== INSTRUCTIONS TO FOLLOW ==
Restate the lines word for word, from the one containing "orange brick E6:G6" through the last line of the entries below, without any other lines.

Extracted data entries
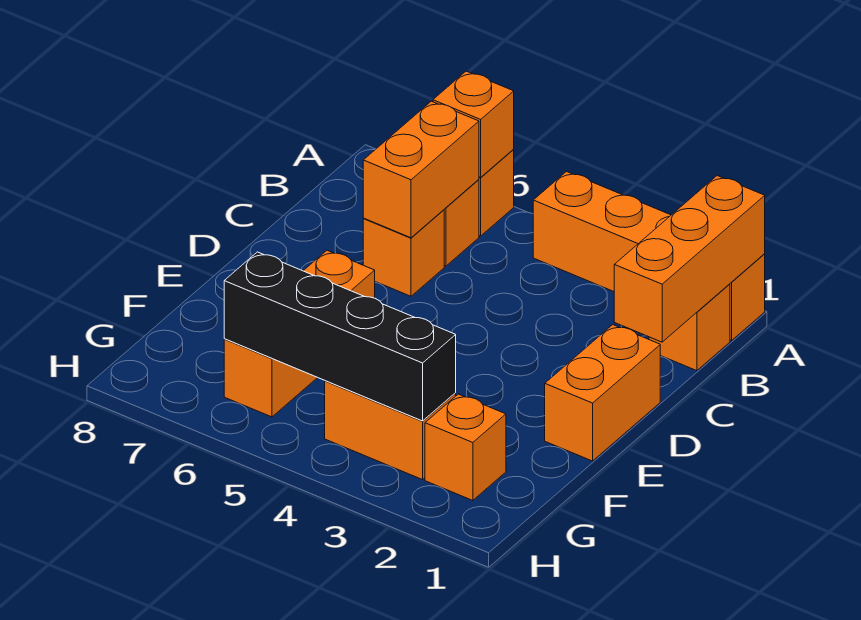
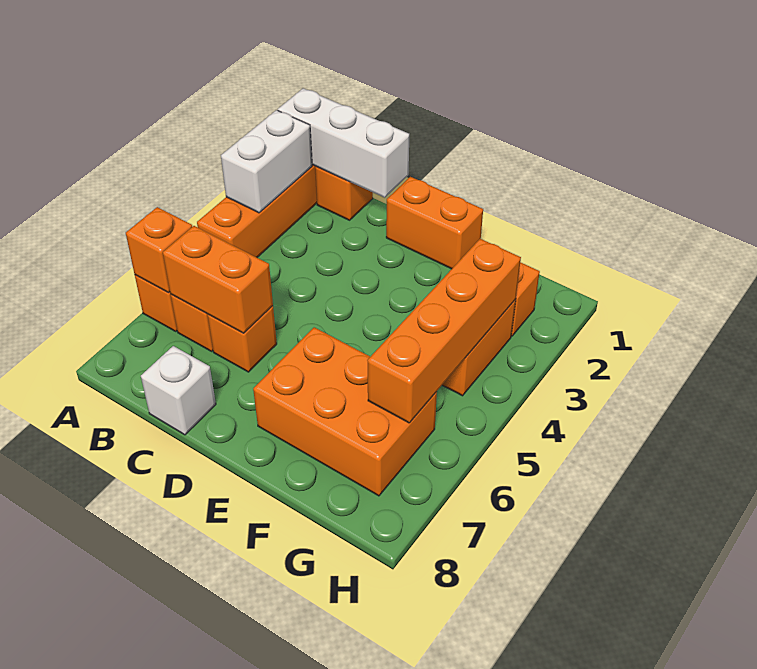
orange brick A1:C1 level 2 -> white brick A1:C1 level 2
none -> white brick A2:A3 level 2
none -> white brick C8 level 1
orange brick E6:G6 level 1 -> orange brick E6:G7 level 1
black brick G3:G6 level 2 -> orange brick G3:G6 level 2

== RESPONSE BOX ==
orange brick E6:G6 level 1 -> orange brick E6:G7 level 1
black brick G3:G6 level 2 -> orange brick G3:G6 level 2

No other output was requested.